WORK REQUEST | Repeat the lines from the line with "plant: (269, 864)" to the line with "wardrobe: (772, 764) -> (444, 337), moved" in the listing below, keeping both end lines and adding nothing.

DATA PROVIDED |
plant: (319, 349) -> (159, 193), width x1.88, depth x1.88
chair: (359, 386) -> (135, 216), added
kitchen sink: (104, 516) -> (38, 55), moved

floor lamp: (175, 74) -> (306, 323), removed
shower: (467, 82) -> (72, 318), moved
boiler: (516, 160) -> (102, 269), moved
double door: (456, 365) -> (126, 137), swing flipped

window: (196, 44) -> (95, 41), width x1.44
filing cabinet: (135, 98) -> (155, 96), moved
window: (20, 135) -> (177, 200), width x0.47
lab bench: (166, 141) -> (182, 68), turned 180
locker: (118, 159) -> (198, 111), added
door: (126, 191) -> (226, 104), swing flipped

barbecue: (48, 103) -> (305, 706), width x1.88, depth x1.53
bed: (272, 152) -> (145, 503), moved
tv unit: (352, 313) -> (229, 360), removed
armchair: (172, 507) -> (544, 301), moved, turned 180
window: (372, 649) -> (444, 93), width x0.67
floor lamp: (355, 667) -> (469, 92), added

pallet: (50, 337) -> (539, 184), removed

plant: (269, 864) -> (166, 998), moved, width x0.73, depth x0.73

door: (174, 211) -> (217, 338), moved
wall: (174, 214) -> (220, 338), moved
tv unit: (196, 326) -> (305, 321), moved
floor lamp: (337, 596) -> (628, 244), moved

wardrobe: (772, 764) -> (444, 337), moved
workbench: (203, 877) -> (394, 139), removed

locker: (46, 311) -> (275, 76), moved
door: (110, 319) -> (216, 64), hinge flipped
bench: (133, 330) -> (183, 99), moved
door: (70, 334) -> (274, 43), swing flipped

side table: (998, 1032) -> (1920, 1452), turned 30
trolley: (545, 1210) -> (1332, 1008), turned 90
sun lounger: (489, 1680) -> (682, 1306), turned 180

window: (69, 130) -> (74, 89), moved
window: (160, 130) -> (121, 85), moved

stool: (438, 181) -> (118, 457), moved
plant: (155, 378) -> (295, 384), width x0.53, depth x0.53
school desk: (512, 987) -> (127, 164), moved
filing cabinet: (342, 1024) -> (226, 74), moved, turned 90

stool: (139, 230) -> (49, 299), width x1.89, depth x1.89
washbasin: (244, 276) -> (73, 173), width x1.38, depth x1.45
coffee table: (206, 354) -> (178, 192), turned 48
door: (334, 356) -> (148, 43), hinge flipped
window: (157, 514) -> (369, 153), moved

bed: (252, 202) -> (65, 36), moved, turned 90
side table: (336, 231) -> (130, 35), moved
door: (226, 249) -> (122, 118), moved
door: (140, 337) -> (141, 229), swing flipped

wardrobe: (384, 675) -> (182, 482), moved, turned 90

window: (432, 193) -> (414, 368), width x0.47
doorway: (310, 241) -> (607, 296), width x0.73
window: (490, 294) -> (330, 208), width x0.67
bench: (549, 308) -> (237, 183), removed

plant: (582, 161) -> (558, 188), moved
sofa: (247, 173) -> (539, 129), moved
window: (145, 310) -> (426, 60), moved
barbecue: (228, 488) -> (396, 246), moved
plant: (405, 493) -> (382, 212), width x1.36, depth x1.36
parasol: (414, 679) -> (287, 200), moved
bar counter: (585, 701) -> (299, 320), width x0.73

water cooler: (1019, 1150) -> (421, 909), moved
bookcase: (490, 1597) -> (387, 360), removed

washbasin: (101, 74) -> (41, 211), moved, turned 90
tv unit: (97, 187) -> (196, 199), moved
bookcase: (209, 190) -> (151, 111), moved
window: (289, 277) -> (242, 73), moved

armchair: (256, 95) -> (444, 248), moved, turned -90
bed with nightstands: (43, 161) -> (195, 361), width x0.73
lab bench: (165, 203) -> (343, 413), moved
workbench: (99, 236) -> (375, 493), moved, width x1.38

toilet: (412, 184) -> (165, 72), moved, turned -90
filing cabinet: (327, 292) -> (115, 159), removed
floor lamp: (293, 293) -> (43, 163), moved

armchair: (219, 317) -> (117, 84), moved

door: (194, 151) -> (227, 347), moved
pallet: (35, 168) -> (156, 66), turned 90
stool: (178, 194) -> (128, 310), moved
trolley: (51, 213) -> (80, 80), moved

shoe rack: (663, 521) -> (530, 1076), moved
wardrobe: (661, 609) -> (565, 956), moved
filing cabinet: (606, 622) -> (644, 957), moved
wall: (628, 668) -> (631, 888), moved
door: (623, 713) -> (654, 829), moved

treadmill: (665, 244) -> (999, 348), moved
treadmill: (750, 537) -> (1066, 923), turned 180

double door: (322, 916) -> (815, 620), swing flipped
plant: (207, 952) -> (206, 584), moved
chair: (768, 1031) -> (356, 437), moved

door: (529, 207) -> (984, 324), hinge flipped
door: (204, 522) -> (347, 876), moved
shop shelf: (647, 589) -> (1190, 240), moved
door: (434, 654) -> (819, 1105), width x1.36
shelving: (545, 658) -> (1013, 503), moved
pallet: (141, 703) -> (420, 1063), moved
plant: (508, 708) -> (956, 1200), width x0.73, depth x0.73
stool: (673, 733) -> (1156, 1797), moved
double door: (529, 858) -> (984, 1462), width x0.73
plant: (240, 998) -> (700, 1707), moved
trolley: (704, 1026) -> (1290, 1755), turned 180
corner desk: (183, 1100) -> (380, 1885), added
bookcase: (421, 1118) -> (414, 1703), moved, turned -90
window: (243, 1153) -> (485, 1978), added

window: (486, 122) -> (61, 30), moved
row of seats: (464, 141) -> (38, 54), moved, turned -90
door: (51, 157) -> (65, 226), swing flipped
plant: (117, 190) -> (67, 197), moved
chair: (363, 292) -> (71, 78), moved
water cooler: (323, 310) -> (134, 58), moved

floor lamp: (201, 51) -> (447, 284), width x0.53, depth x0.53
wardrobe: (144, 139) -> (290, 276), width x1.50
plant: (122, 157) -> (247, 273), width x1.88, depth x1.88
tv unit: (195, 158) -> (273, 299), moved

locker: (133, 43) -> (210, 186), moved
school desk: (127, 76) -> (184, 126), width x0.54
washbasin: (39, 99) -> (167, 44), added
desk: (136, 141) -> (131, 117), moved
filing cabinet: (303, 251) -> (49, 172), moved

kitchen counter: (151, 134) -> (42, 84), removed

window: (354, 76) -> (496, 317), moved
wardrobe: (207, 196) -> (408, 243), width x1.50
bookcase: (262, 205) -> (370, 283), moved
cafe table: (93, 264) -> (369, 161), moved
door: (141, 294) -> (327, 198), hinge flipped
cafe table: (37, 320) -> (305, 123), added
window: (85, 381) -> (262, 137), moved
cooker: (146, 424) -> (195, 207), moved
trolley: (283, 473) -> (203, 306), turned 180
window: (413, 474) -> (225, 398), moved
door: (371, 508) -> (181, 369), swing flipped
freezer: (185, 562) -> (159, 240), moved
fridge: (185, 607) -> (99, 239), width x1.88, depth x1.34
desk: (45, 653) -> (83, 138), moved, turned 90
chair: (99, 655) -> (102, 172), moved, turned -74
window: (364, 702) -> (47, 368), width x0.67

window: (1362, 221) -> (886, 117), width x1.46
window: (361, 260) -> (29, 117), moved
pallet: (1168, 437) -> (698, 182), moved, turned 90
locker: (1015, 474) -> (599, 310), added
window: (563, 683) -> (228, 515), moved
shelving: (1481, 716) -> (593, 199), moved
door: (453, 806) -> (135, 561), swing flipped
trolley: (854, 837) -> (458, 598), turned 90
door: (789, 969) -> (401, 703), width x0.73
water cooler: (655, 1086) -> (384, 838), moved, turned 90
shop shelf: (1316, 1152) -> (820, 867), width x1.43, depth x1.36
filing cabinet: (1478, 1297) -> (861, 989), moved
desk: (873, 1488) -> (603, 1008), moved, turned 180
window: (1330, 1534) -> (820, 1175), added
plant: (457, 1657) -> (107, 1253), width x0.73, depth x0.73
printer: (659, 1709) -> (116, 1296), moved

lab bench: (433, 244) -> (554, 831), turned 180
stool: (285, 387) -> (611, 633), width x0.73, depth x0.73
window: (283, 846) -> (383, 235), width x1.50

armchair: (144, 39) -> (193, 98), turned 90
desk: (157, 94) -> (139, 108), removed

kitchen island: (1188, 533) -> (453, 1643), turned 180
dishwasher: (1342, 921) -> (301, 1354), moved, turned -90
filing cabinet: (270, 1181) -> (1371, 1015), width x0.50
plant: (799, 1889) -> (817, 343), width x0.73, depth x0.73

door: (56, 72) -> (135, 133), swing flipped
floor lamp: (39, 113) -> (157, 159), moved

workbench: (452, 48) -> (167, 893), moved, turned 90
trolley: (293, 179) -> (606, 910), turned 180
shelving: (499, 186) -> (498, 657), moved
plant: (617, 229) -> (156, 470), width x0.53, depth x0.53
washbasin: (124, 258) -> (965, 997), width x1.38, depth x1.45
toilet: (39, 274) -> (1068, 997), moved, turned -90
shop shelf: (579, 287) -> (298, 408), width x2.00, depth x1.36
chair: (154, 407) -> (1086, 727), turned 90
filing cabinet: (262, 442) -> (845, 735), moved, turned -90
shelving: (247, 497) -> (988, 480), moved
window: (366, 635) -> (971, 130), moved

EXERCISE RESPONSE |
plant: (269, 864) -> (166, 998), moved, width x0.73, depth x0.73

door: (174, 211) -> (217, 338), moved
wall: (174, 214) -> (220, 338), moved
tv unit: (196, 326) -> (305, 321), moved
floor lamp: (337, 596) -> (628, 244), moved

wardrobe: (772, 764) -> (444, 337), moved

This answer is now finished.